• What is required
Within the entries below, output exactly the lines between the line containing "camera: 95 degrees left, 25 degrees down" and the line containing "spun: grey_ritufala 395,516,540,639", inclusive, and omit any picture.

• Supplied records
######

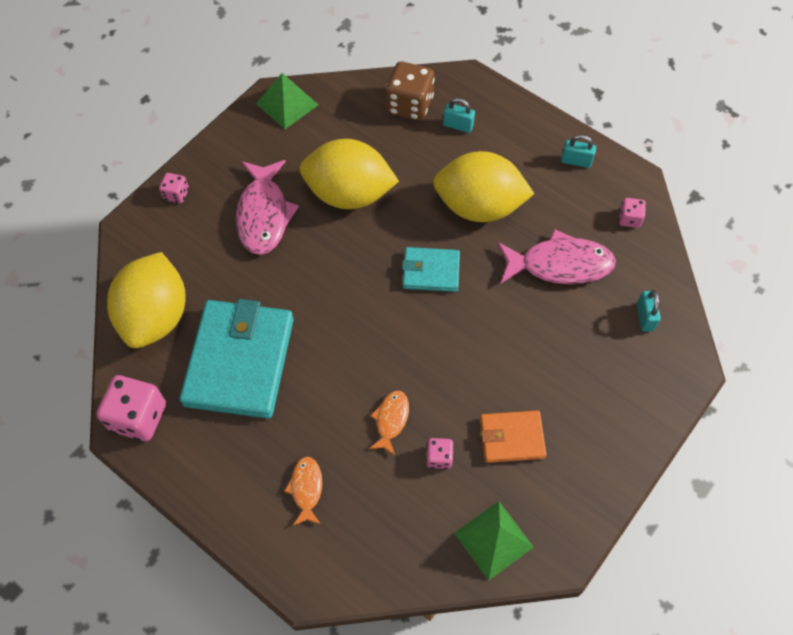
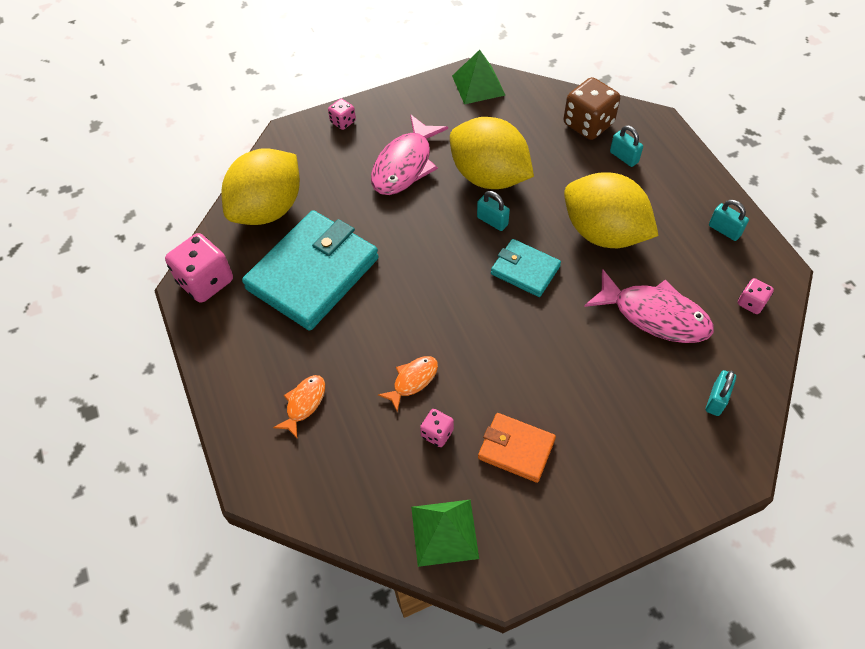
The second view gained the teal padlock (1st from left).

######

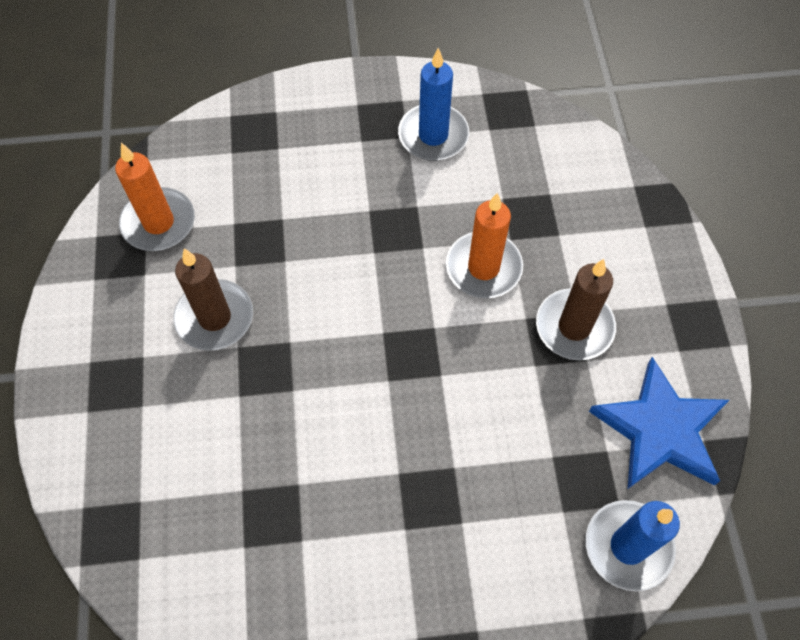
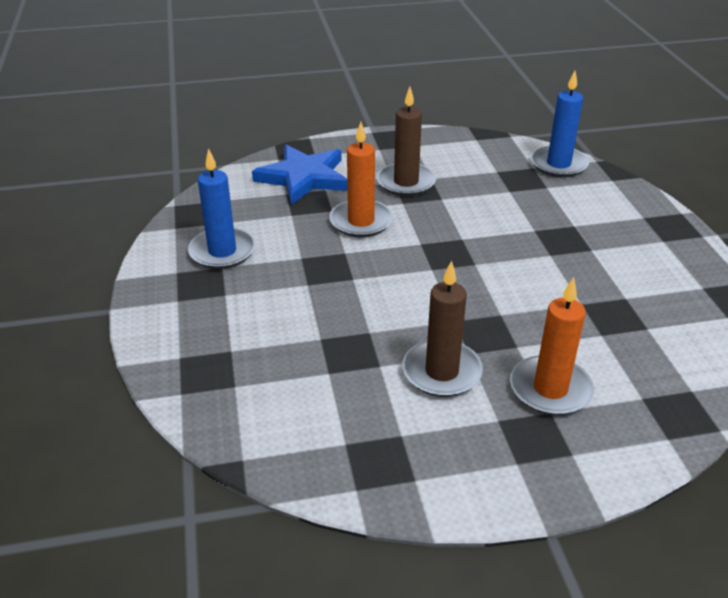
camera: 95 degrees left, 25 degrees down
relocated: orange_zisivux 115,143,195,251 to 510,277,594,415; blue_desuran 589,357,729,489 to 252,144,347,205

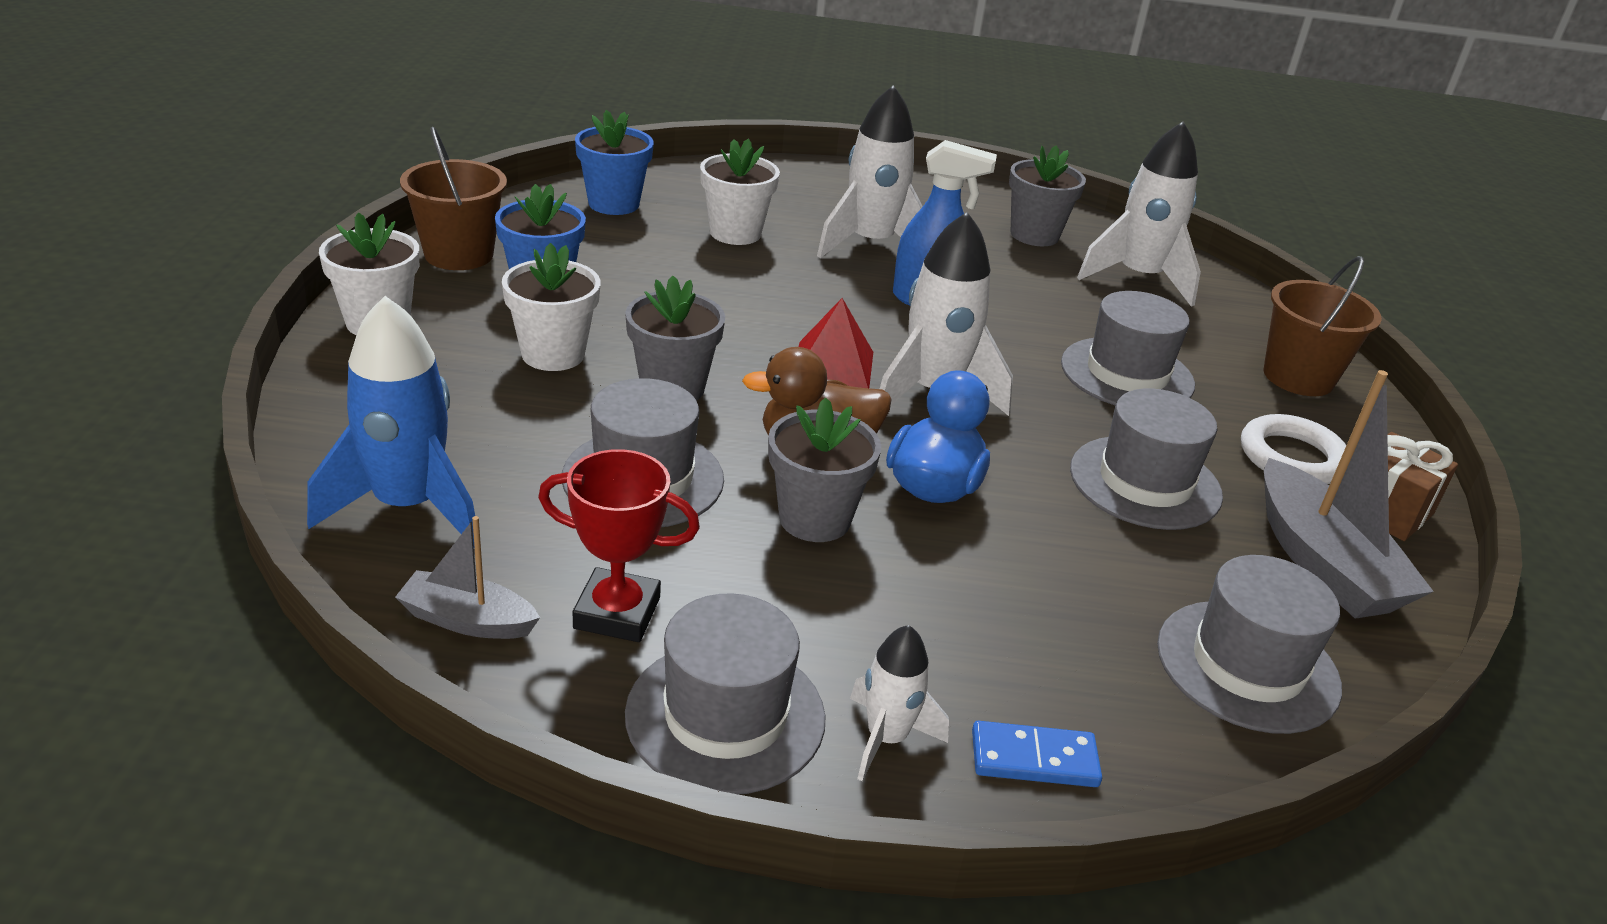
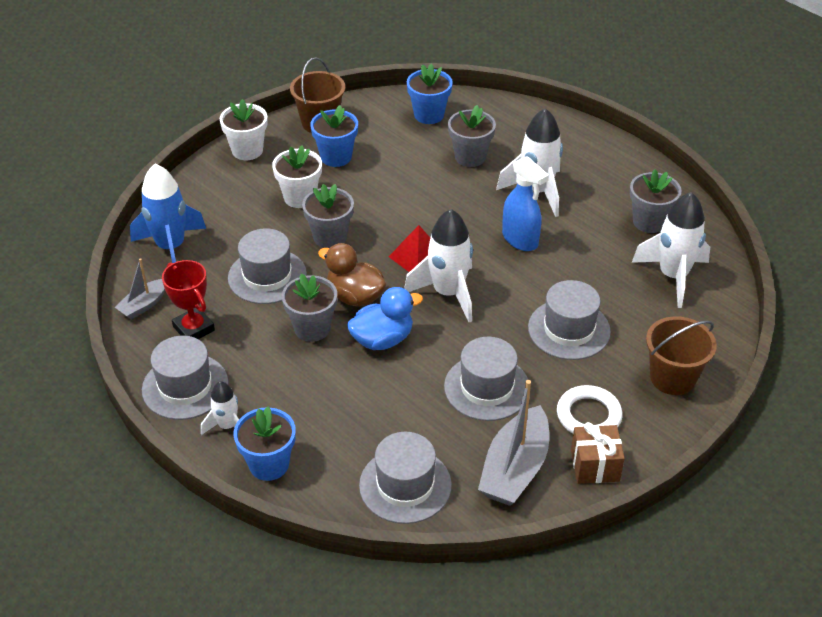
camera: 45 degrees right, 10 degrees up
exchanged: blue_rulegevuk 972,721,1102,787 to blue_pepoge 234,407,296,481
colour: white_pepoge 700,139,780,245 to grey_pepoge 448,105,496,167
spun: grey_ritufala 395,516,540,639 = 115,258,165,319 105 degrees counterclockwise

######

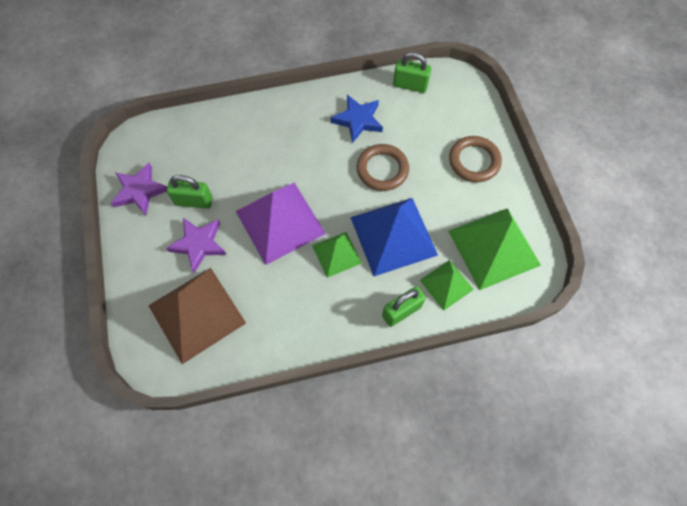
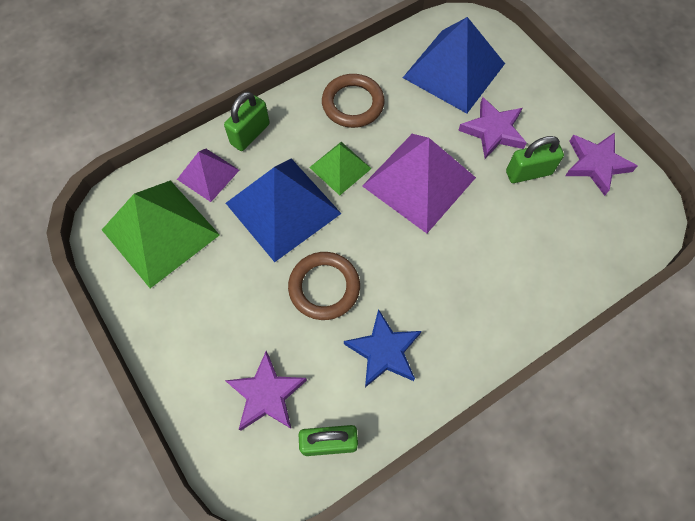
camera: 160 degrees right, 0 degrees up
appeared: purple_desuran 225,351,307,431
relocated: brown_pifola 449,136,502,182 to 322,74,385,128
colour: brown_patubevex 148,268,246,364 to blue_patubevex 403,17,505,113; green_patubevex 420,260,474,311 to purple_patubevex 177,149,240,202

######

• Solution to this exercise
camera: 95 degrees left, 25 degrees down
relocated: orange_zisivux 115,143,195,251 to 510,277,594,415; blue_desuran 589,357,729,489 to 252,144,347,205

camera: 45 degrees right, 10 degrees up
exchanged: blue_rulegevuk 972,721,1102,787 to blue_pepoge 234,407,296,481
colour: white_pepoge 700,139,780,245 to grey_pepoge 448,105,496,167
spun: grey_ritufala 395,516,540,639 = 115,258,165,319 105 degrees counterclockwise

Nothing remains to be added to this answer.